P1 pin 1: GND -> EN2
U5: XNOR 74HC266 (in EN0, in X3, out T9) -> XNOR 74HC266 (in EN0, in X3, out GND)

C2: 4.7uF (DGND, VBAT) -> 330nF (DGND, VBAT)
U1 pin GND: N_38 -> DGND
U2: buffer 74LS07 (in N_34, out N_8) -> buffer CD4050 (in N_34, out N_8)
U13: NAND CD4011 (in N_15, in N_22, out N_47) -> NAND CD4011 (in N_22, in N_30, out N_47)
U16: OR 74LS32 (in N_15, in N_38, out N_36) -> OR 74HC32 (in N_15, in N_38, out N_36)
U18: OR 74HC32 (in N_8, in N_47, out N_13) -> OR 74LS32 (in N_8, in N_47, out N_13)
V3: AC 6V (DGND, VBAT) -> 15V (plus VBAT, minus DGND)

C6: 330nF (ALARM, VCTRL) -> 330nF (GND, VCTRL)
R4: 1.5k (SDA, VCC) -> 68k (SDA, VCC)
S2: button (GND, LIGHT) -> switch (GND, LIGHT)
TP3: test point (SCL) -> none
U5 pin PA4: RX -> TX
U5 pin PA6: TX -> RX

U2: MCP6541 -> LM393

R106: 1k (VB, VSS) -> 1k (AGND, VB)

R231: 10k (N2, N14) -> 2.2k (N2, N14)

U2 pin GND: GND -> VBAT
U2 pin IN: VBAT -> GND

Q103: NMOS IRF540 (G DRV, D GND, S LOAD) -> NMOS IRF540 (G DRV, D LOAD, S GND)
***
### Activity
Please find every line in the records that contains the word "DGND", and copy it out.

### Response area
C2: 4.7uF (DGND, VBAT) -> 330nF (DGND, VBAT)
U1 pin GND: N_38 -> DGND
V3: AC 6V (DGND, VBAT) -> 15V (plus VBAT, minus DGND)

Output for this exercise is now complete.